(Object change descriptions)
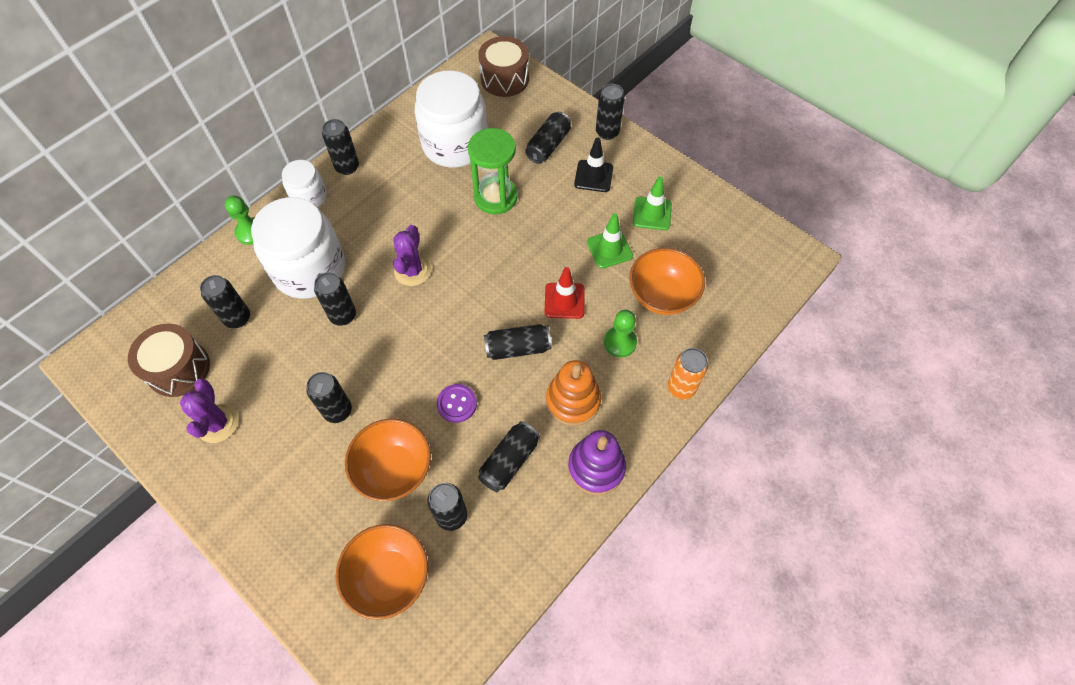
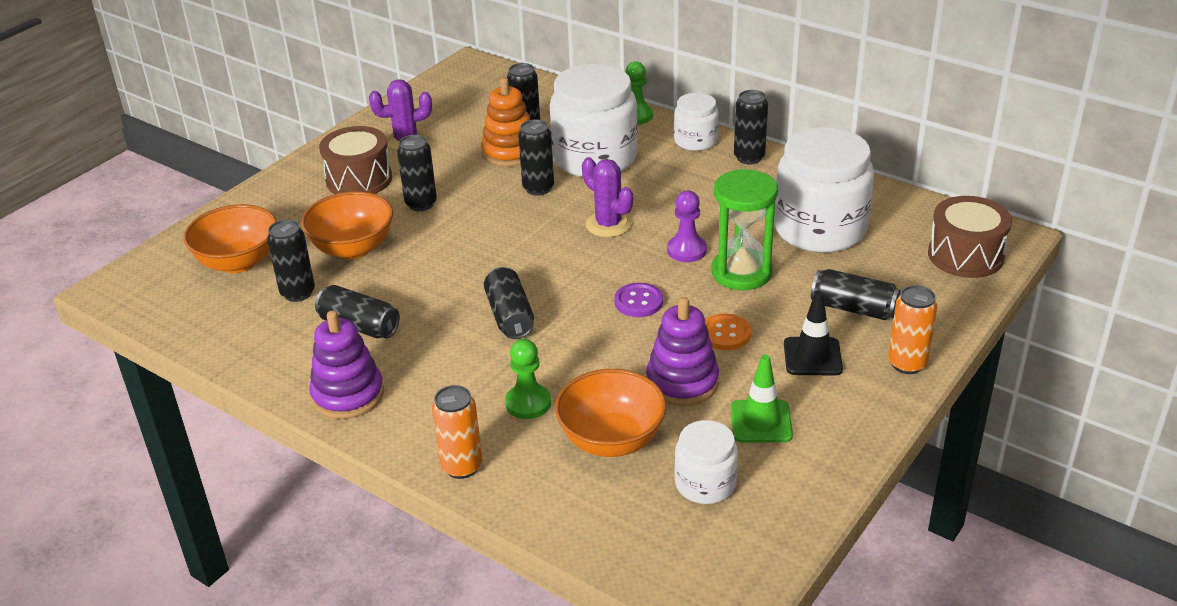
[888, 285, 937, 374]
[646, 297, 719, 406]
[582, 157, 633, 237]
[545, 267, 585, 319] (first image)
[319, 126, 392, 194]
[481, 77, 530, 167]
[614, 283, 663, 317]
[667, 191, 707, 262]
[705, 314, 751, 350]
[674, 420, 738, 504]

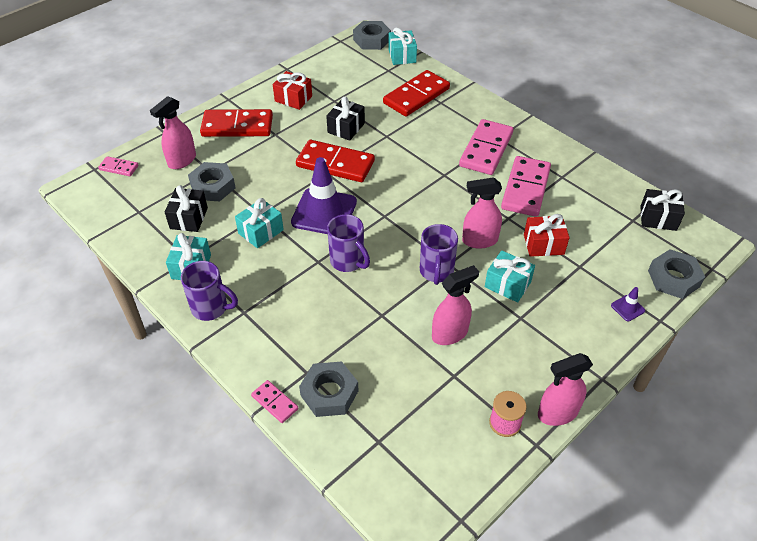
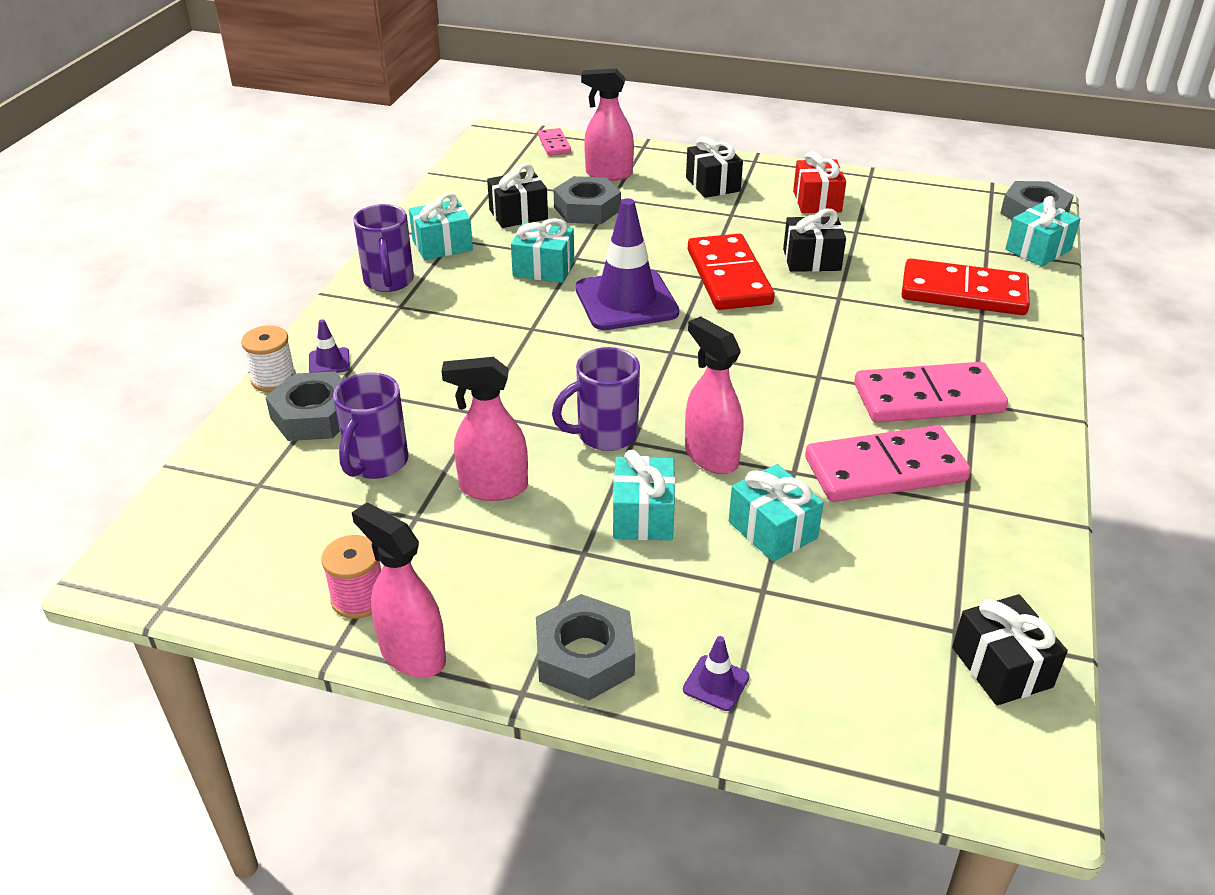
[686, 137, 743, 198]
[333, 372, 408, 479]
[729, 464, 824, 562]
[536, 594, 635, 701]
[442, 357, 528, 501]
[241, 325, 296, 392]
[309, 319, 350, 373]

WHAT THE EXERCISE ASKS: Restate word for word the lines that begin at the one containing "[545, 267, 585, 319] (first image)" and end with the final line of the records. Pictures stay out.

ANSWER TO THIS TASK:
[545, 267, 585, 319] (first image)
[319, 126, 392, 194]
[481, 77, 530, 167]
[614, 283, 663, 317]
[667, 191, 707, 262]
[705, 314, 751, 350]
[674, 420, 738, 504]

[686, 137, 743, 198]
[333, 372, 408, 479]
[729, 464, 824, 562]
[536, 594, 635, 701]
[442, 357, 528, 501]
[241, 325, 296, 392]
[309, 319, 350, 373]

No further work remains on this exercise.